[Stored data entries]
────

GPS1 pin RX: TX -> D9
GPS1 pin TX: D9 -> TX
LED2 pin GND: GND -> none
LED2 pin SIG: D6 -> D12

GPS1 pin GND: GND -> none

────

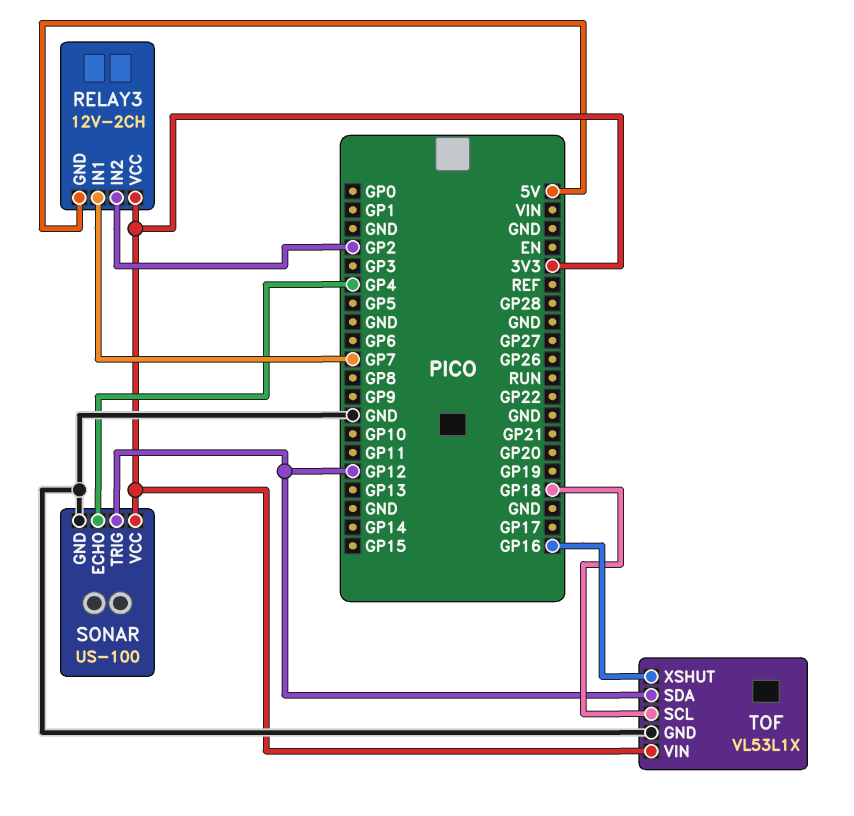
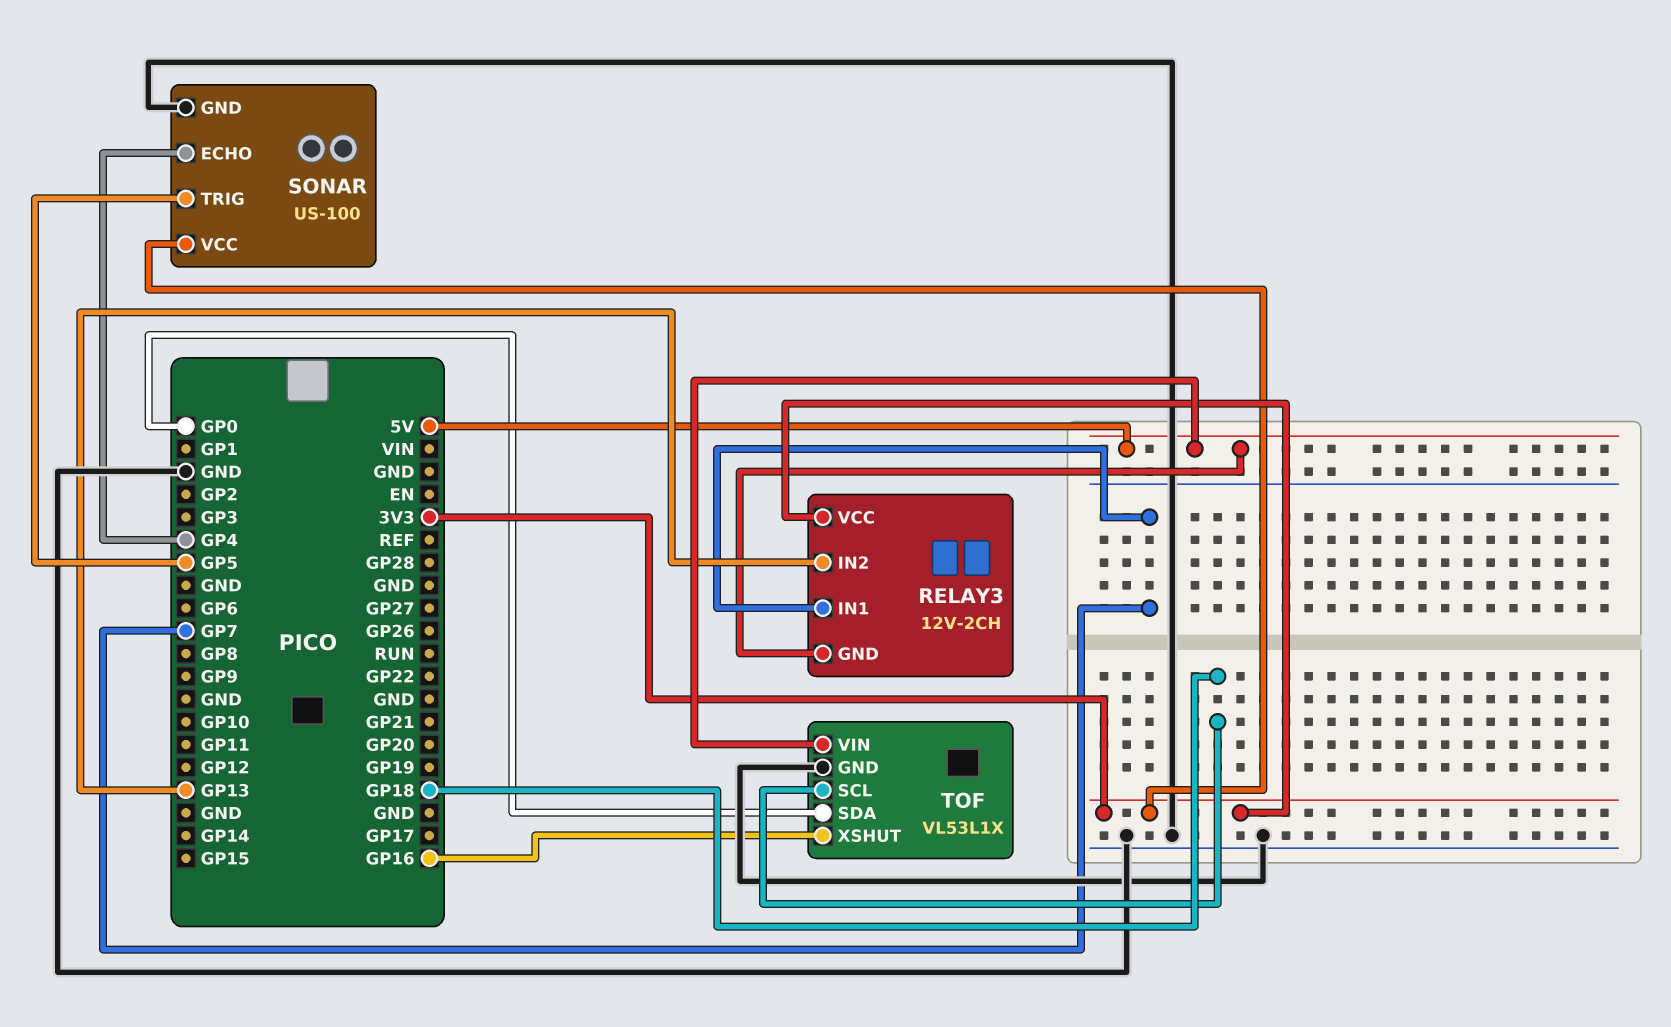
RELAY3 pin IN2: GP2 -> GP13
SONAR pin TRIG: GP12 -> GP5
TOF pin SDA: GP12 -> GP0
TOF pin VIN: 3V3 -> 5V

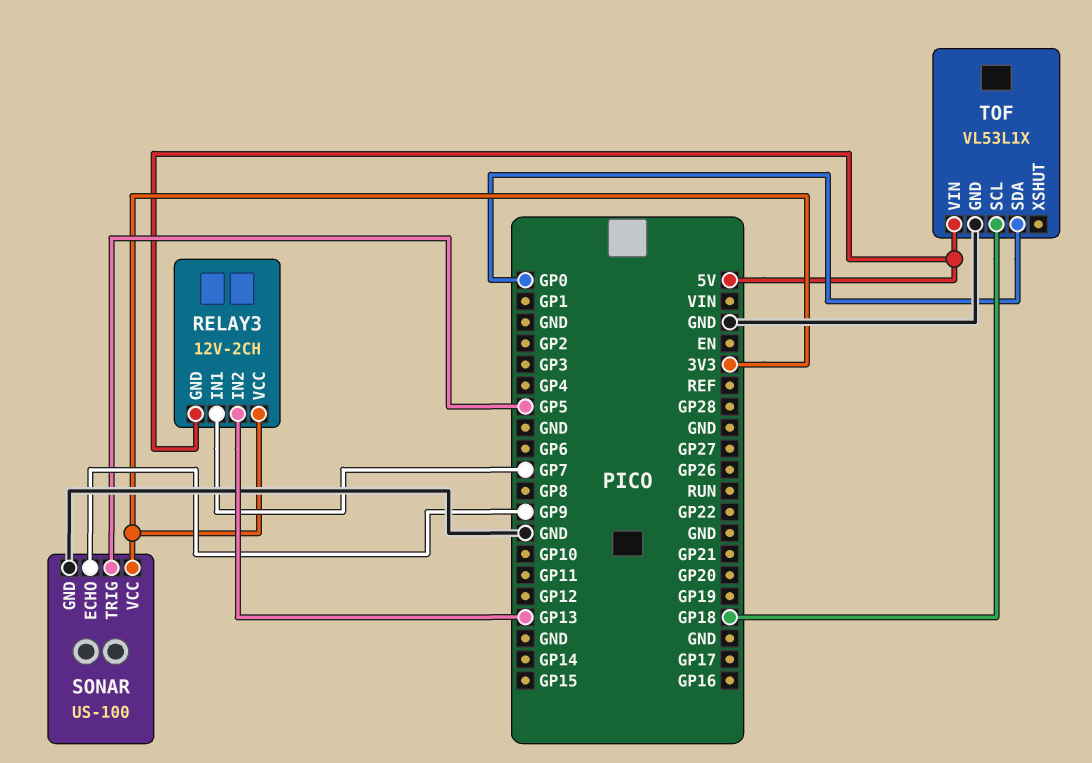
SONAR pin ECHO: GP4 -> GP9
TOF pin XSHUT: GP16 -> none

────

▸ **Problem to work on**
Would you please repeat only the lines above, beginning at the one that has "TOF pin VIN: 3V3 -> 5V" and stopping after the one that has "TOF pin XSHUT: GP16 -> none", exactly and with no pictures?

▸ **Exercise solution**
TOF pin VIN: 3V3 -> 5V

SONAR pin ECHO: GP4 -> GP9
TOF pin XSHUT: GP16 -> none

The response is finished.